▶ _Aim of the task_
Repeat exactly the lines below that lie between the line with "camera: 10 degrees left, 15 degrees up" and the line with "(678, 287) = (733, 258): yellow", counting both of those lines as part of the answer.

▶ _Dataset extract_
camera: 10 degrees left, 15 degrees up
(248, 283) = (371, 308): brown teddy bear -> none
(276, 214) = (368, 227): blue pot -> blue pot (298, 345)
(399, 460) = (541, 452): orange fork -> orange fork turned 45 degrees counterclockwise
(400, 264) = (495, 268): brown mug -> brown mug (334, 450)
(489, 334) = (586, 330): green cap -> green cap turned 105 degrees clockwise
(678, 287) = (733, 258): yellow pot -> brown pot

...

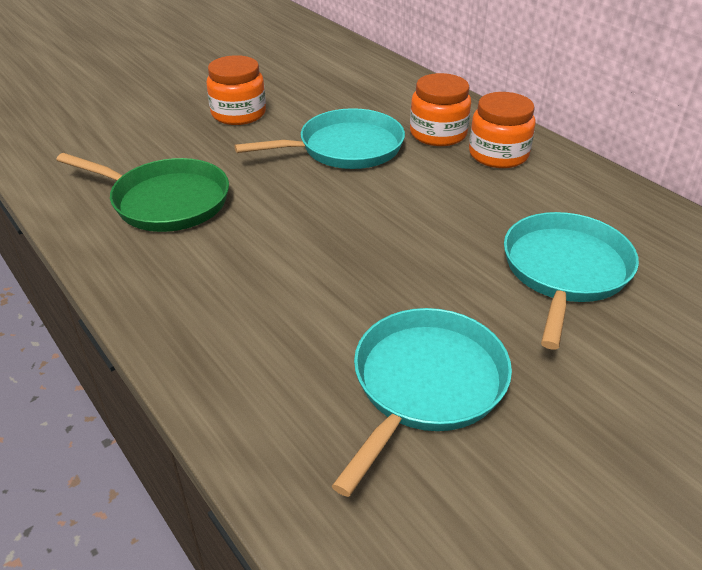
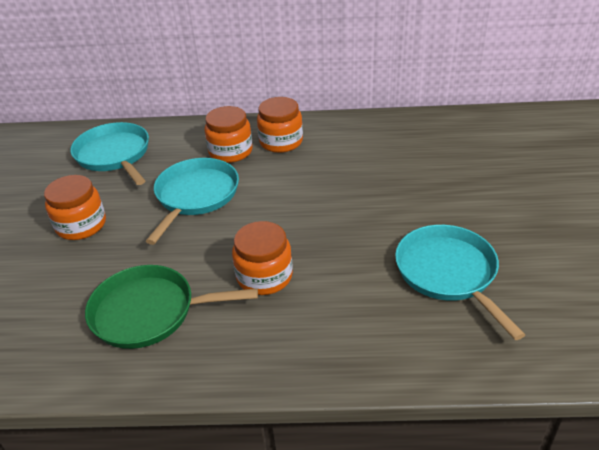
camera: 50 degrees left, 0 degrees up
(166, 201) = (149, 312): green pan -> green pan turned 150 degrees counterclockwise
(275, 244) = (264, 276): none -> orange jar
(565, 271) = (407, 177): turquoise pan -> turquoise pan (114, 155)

==

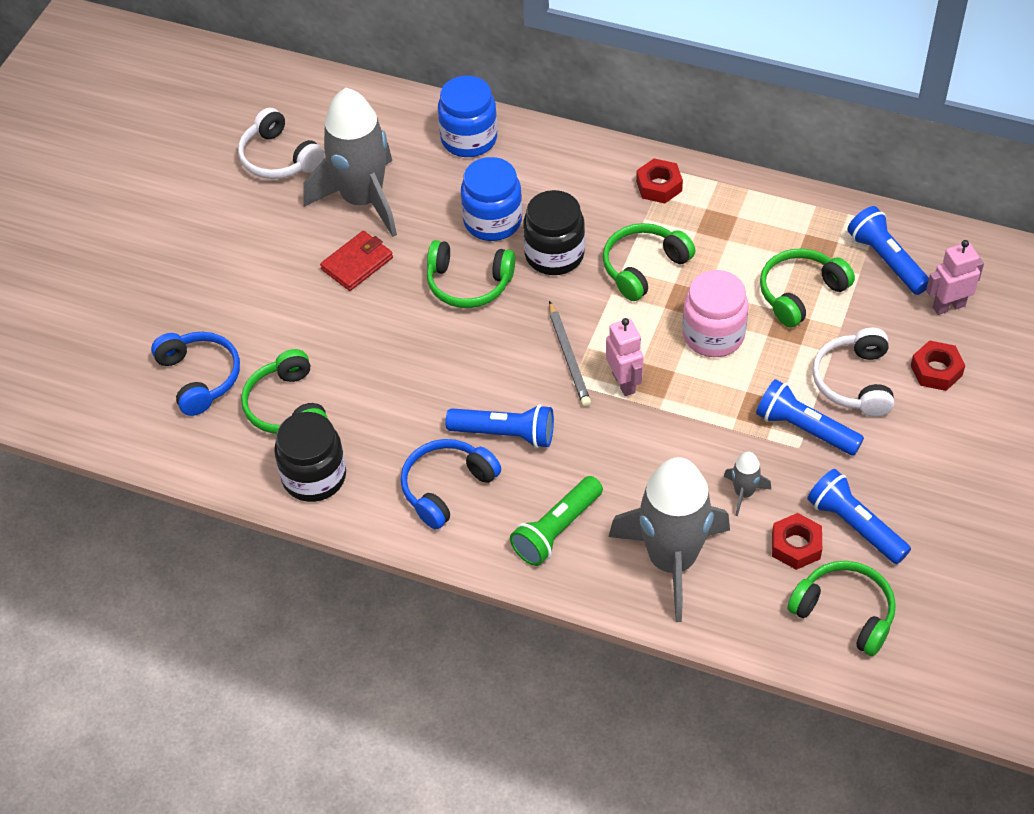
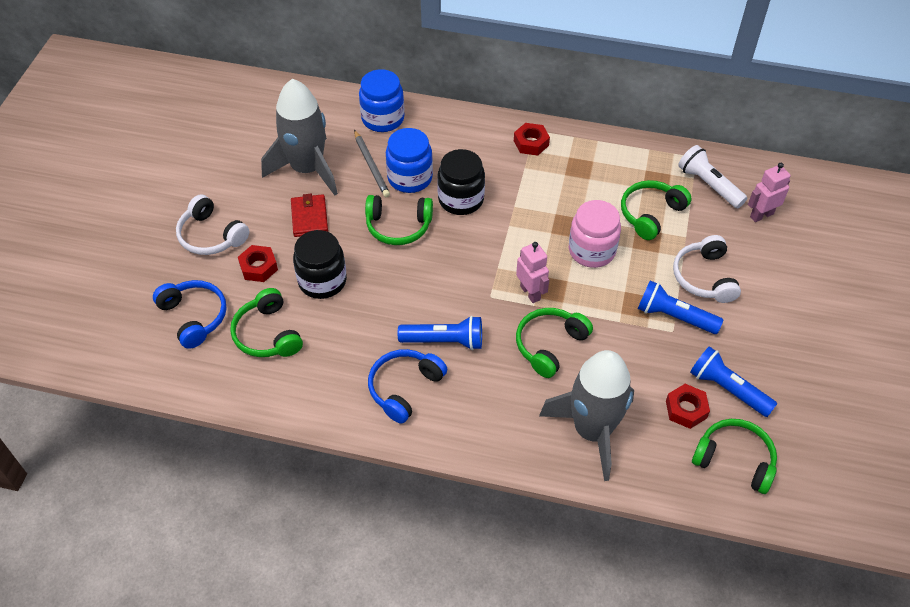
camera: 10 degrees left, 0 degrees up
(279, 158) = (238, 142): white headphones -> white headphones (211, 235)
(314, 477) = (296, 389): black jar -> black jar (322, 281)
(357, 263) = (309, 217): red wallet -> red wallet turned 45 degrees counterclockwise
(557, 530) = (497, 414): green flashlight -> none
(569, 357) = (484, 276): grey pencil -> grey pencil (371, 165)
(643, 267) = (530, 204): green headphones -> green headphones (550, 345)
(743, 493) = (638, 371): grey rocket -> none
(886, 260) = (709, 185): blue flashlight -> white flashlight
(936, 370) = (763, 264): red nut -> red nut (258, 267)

▶ _Answer to this exercise_
camera: 10 degrees left, 15 degrees up
(248, 283) = (371, 308): brown teddy bear -> none
(276, 214) = (368, 227): blue pot -> blue pot (298, 345)
(399, 460) = (541, 452): orange fork -> orange fork turned 45 degrees counterclockwise
(400, 264) = (495, 268): brown mug -> brown mug (334, 450)
(489, 334) = (586, 330): green cap -> green cap turned 105 degrees clockwise
(678, 287) = (733, 258): yellow pot -> brown pot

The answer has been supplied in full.